[What you will do] Repeat the records verbatim and leave the pictures out of your copy.

******

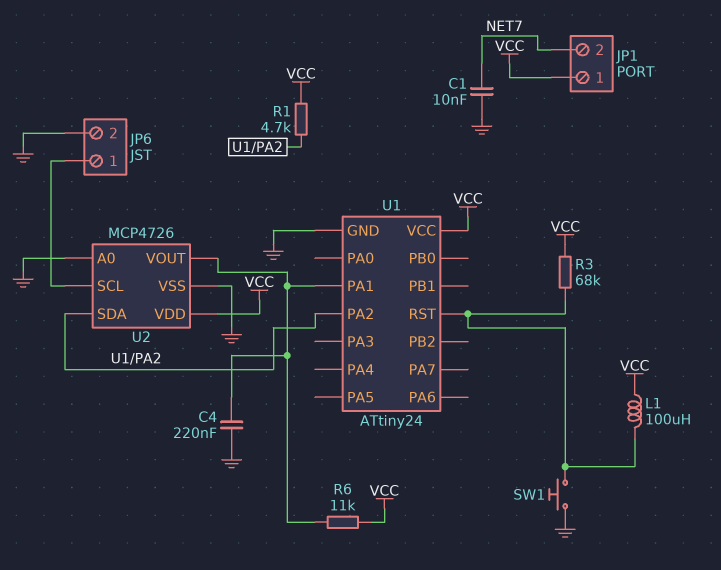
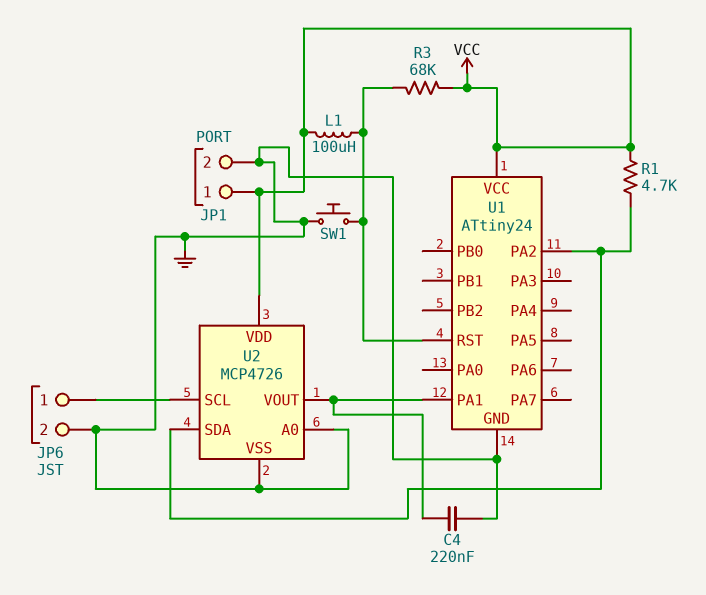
C1: 10nF (GND, NET7) -> none
JP1 pin 2: NET7 -> GND
R6: 11k (U1/PA1, VCC) -> none

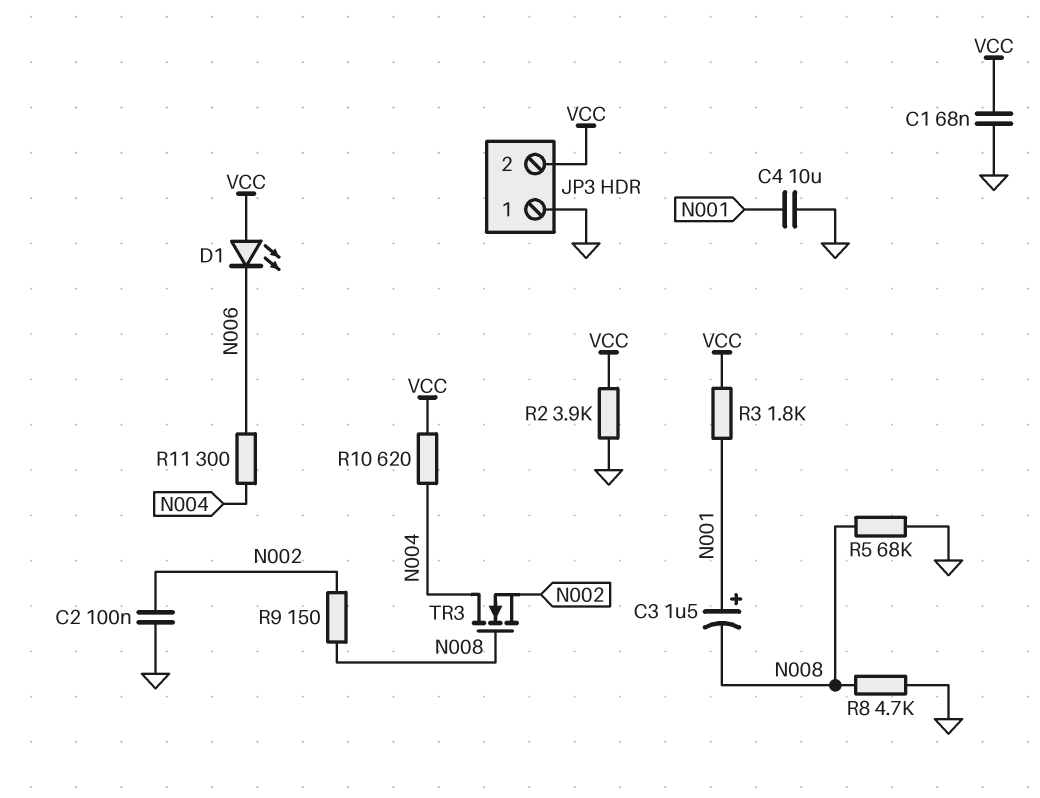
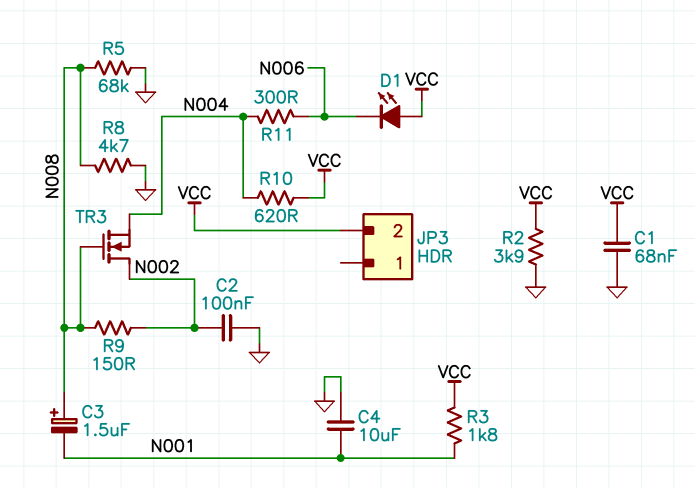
C3: 1.5uF (plus N001, minus N008) -> 1.5uF (plus N008, minus N001)
JP3 pin 1: GND -> none
TR3: NMOS (G N008, D N004, S N002) -> NMOS (G N008, D N002, S N004)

******

[Reply to the task]
C1: 10nF (GND, NET7) -> none
JP1 pin 2: NET7 -> GND
R6: 11k (U1/PA1, VCC) -> none

C3: 1.5uF (plus N001, minus N008) -> 1.5uF (plus N008, minus N001)
JP3 pin 1: GND -> none
TR3: NMOS (G N008, D N004, S N002) -> NMOS (G N008, D N002, S N004)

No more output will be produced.